■ **About this task**:
What you return should match the material below line for line, except that no image appears in it.

■ **Working data**:
:::

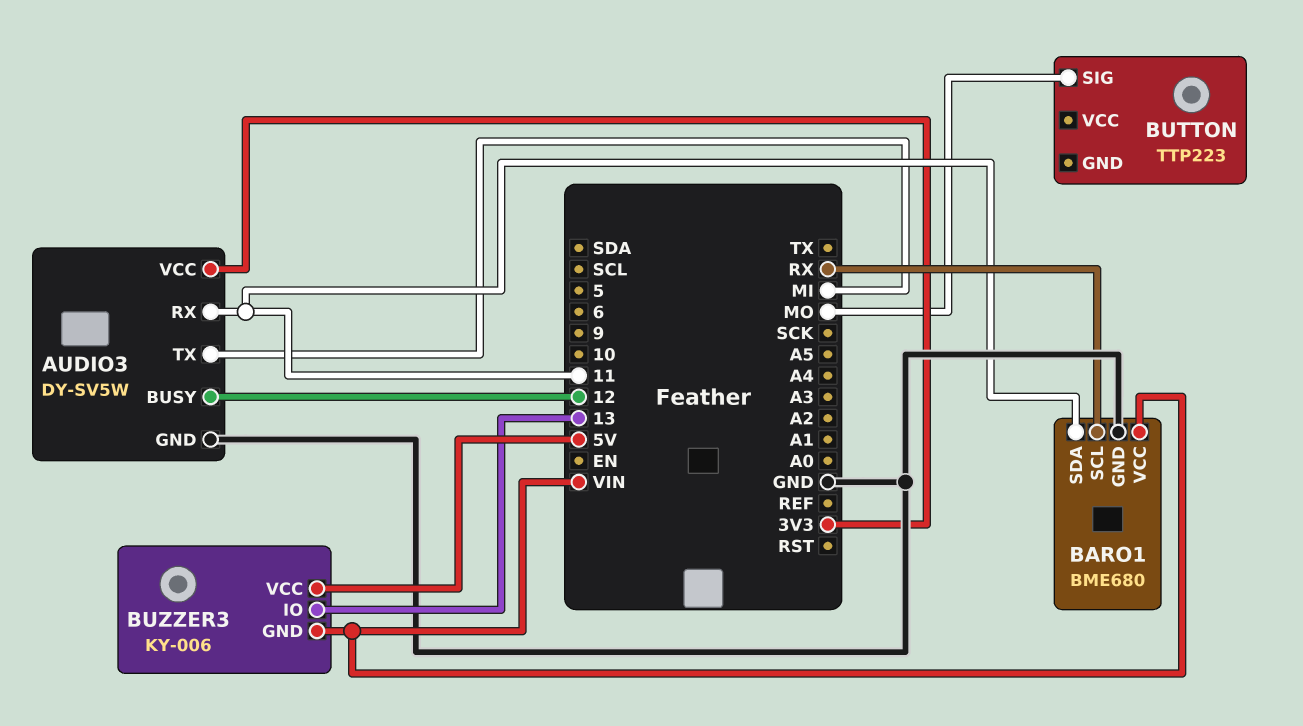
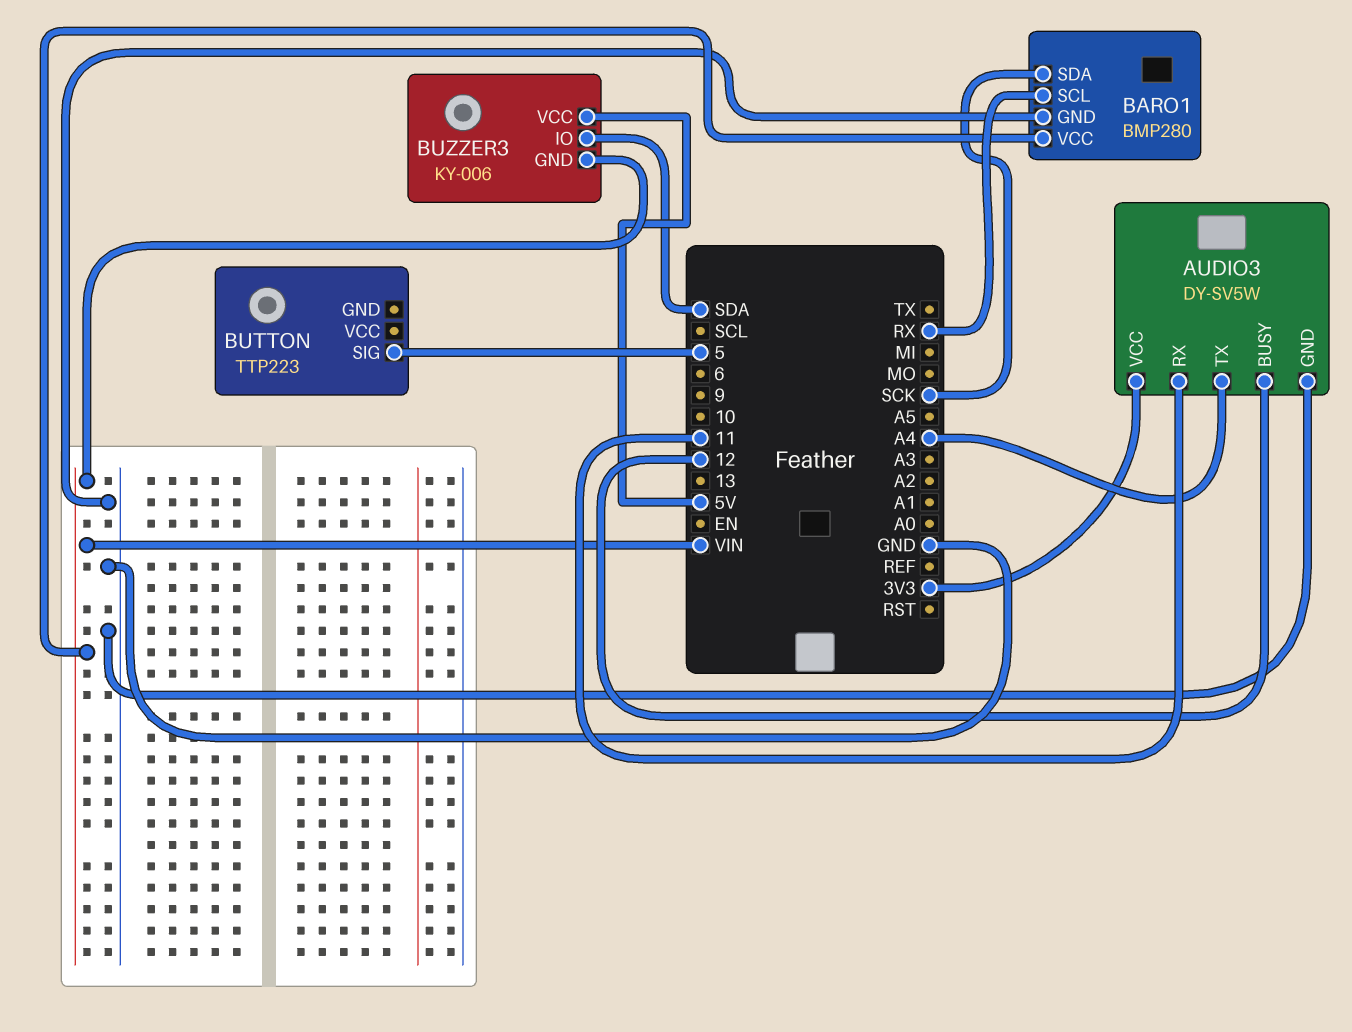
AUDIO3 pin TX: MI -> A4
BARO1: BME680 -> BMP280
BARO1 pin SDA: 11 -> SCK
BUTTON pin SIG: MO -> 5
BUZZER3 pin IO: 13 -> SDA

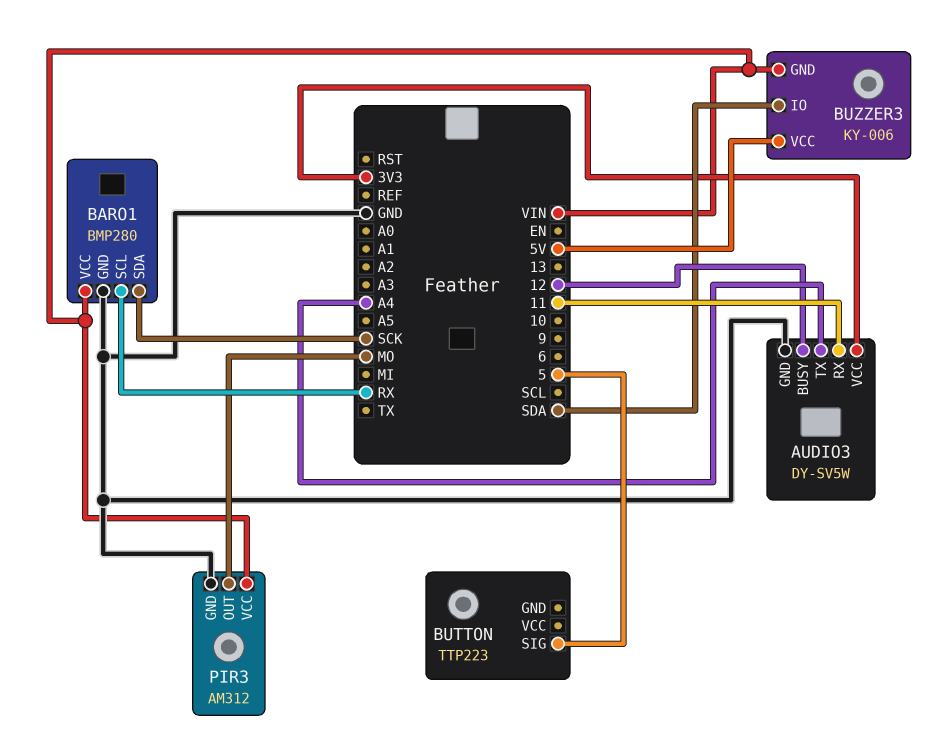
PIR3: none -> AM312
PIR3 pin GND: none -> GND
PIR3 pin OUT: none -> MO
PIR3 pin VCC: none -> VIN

:::

■ **Your solution**:
AUDIO3 pin TX: MI -> A4
BARO1: BME680 -> BMP280
BARO1 pin SDA: 11 -> SCK
BUTTON pin SIG: MO -> 5
BUZZER3 pin IO: 13 -> SDA

PIR3: none -> AM312
PIR3 pin GND: none -> GND
PIR3 pin OUT: none -> MO
PIR3 pin VCC: none -> VIN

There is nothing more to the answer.